Content starts
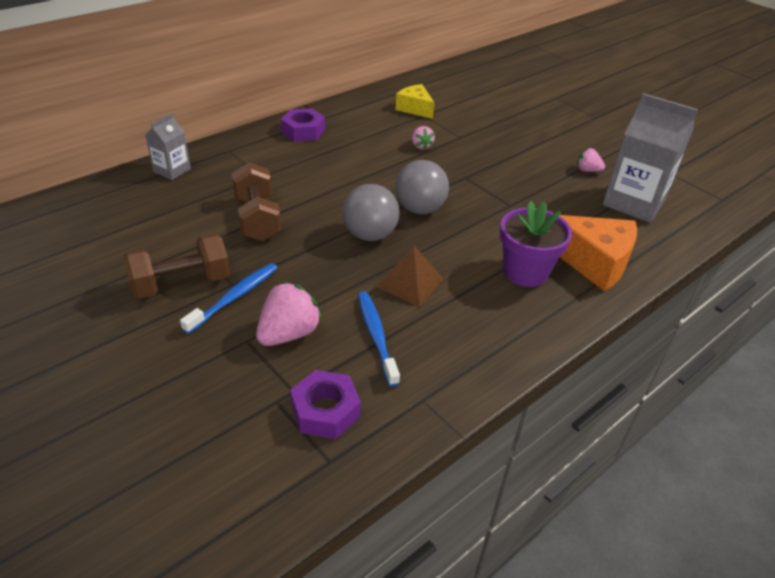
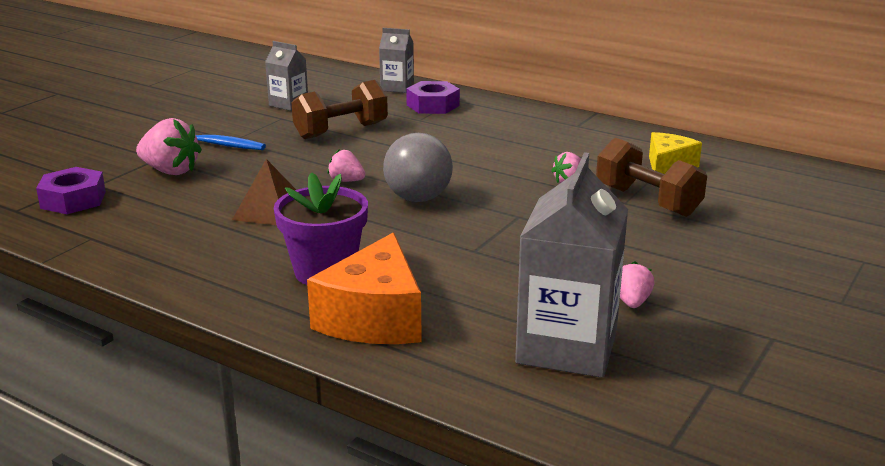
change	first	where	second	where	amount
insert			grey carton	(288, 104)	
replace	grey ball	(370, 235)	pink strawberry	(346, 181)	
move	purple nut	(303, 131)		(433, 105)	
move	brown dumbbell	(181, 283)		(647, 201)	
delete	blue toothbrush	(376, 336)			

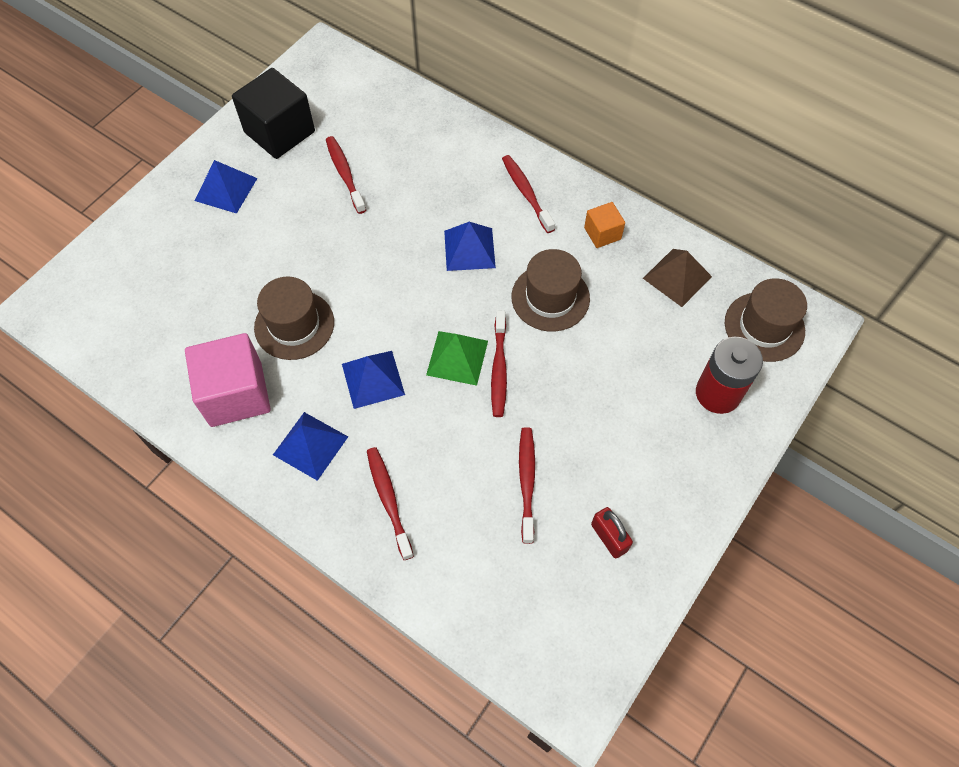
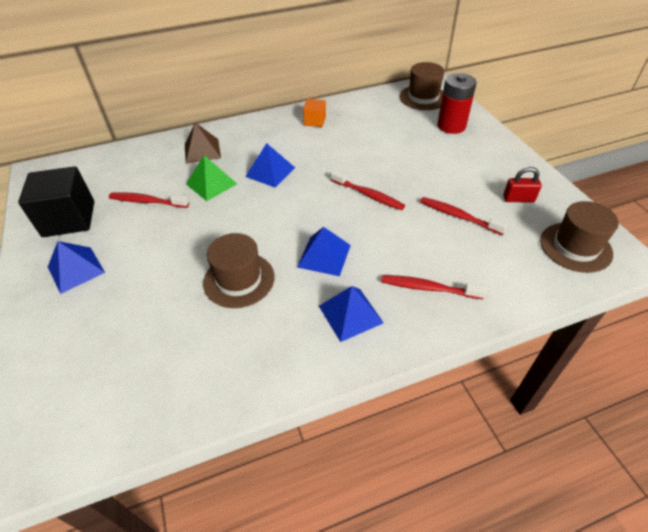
change	first	where	second	where	amount
move	brown pyramid	(677, 277)		(202, 151)	
move	green pyramid	(457, 358)		(211, 184)	
move	brown hat	(550, 297)		(575, 247)	
delete	pink cube	(236, 394)			
delete	red toothbrush	(526, 193)			

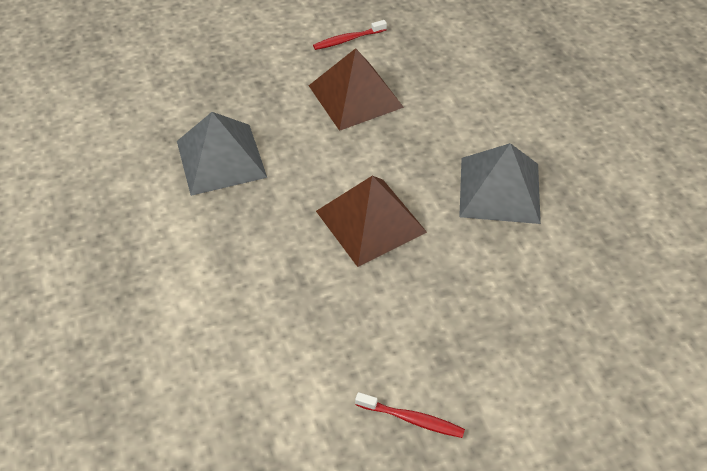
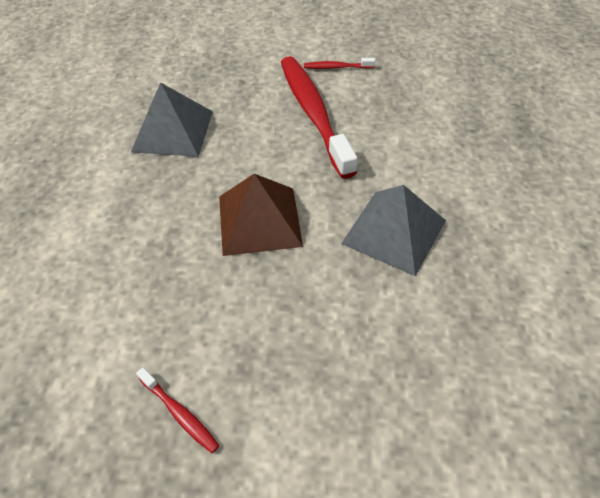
change	first	where	second	where	amount
replace	brown pyramid	(355, 96)	red toothbrush	(313, 113)	

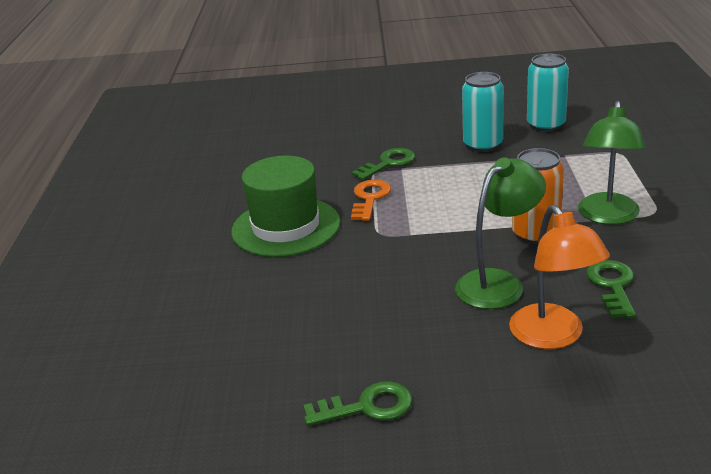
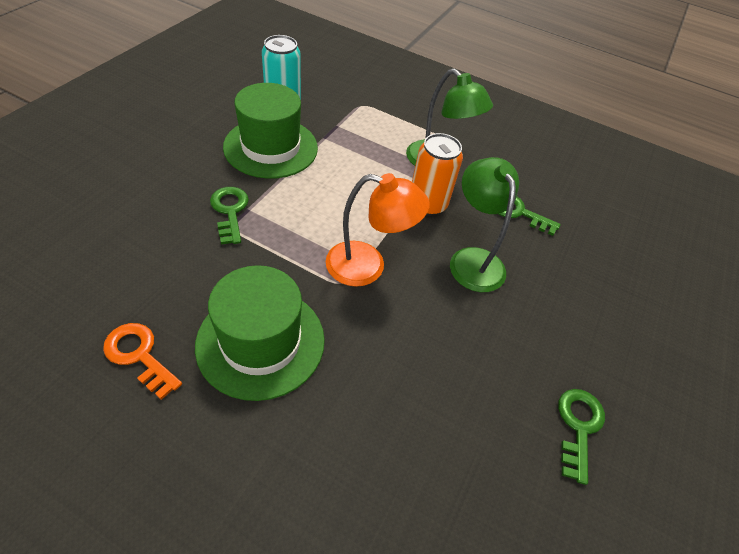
change	first	where	second	where	amount
move	orange key	(369, 198)		(139, 356)	
replace	turquoise can	(483, 145)	green hat	(271, 147)	
move	orange lamp	(553, 336)		(368, 266)	

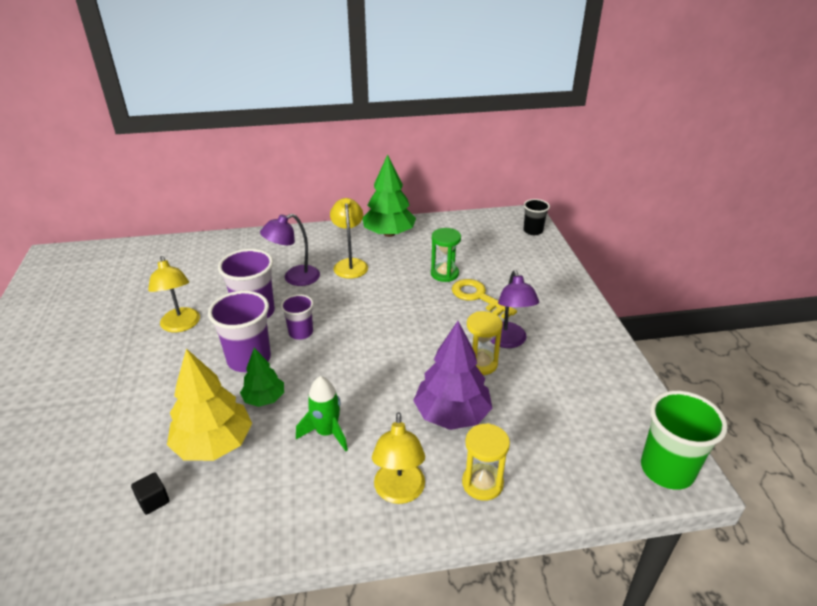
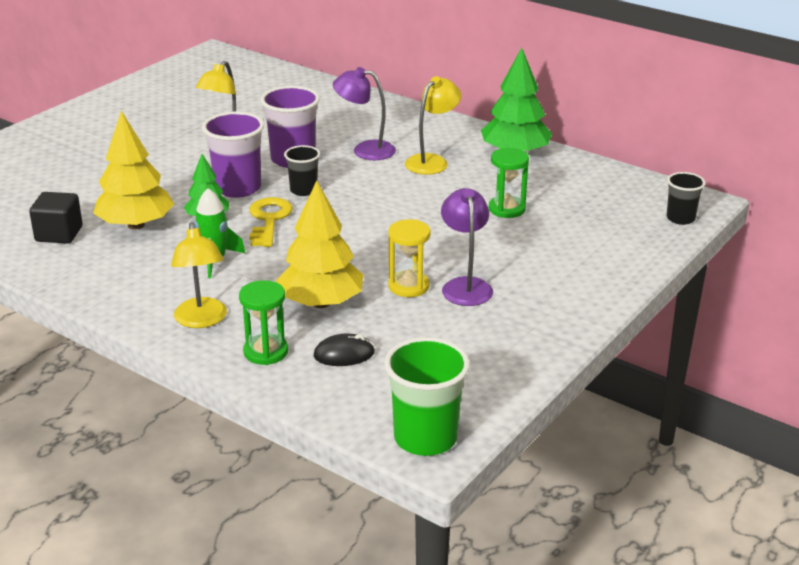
change	first	where	second	where	amount
resize	black cube	(153, 501)		(59, 234)	x1.68
rotate	yellow lamp	(399, 492)		(202, 320)	60 degrees counterclockwise
recolor	yellow hourglass	(482, 483)	green hourglass	(266, 352)	
move	yellow key	(478, 297)		(269, 220)	
recolor	purple tree	(452, 415)	yellow tree	(321, 303)	
recolor	purple cup	(301, 332)	black cup	(303, 190)	
insert			black mouse	(344, 354)	
rotate	purple lamp	(508, 341)		(465, 286)	135 degrees clockwise

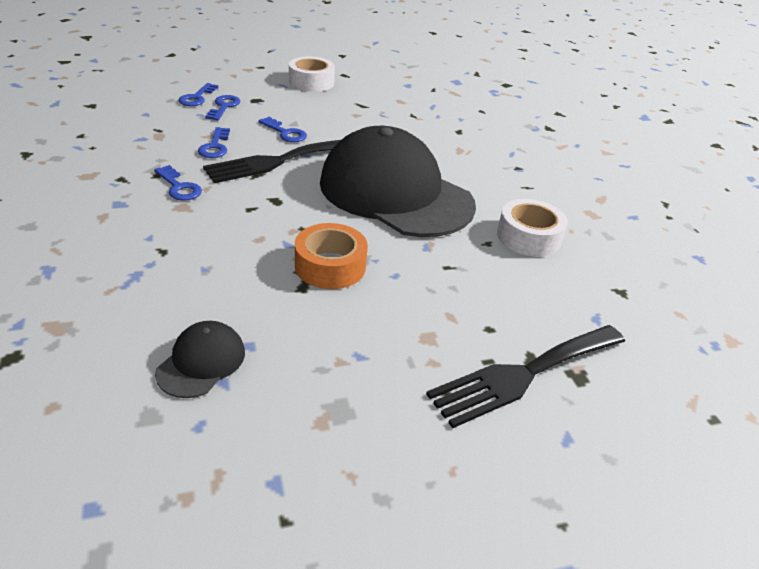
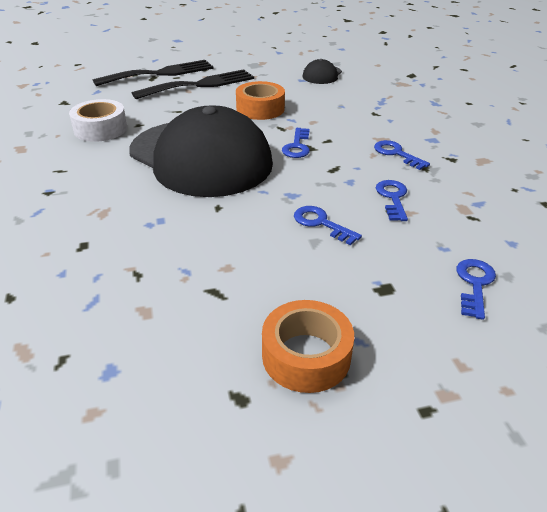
change	first	where	second	where	amount
move	black fork	(276, 161)		(200, 85)	
recolor	white tape	(311, 82)	orange tape	(306, 356)	
move	blue key	(224, 107)		(297, 146)	

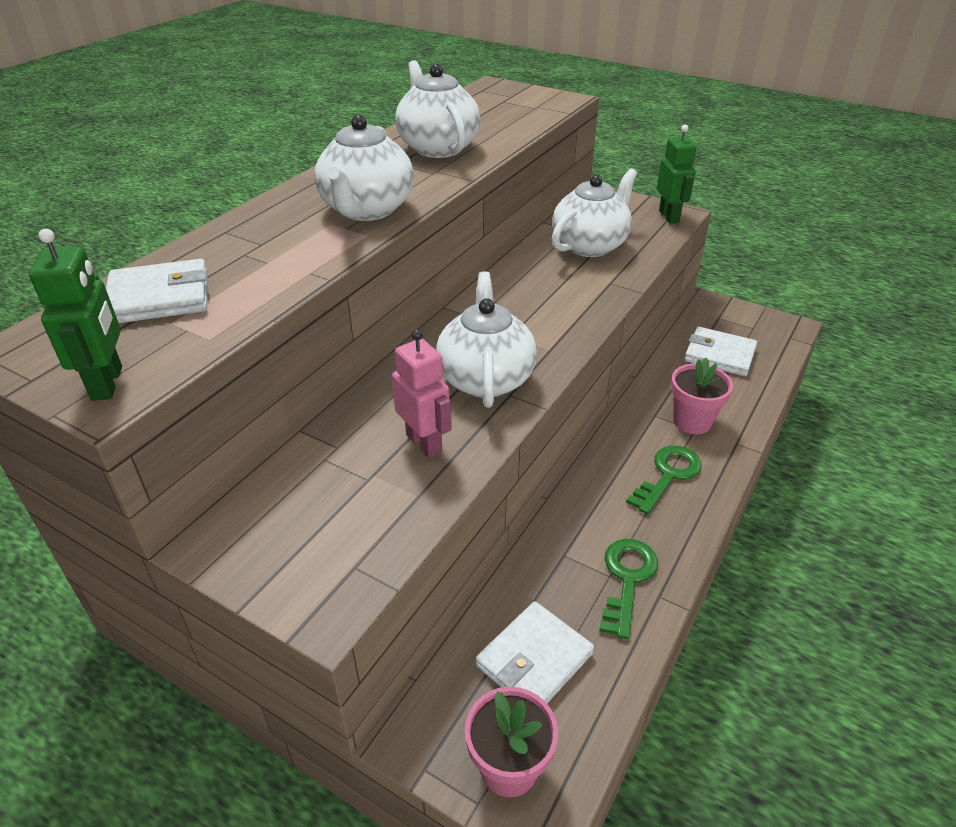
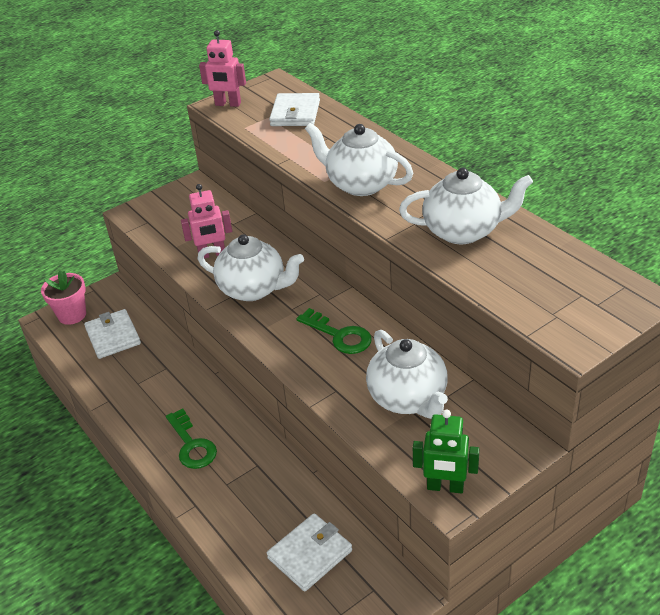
change	first	where	second	where	amount
recolor	green robot	(108, 383)	pink robot	(228, 104)	
move	green key	(627, 579)		(339, 335)	
delete	pink flower pot	(692, 421)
Content ends
Among the lines of the data, find every one that holds "rotate" and copy it.

rotate	yellow lamp	(399, 492)		(202, 320)	60 degrees counterclockwise
rotate	purple lamp	(508, 341)		(465, 286)	135 degrees clockwise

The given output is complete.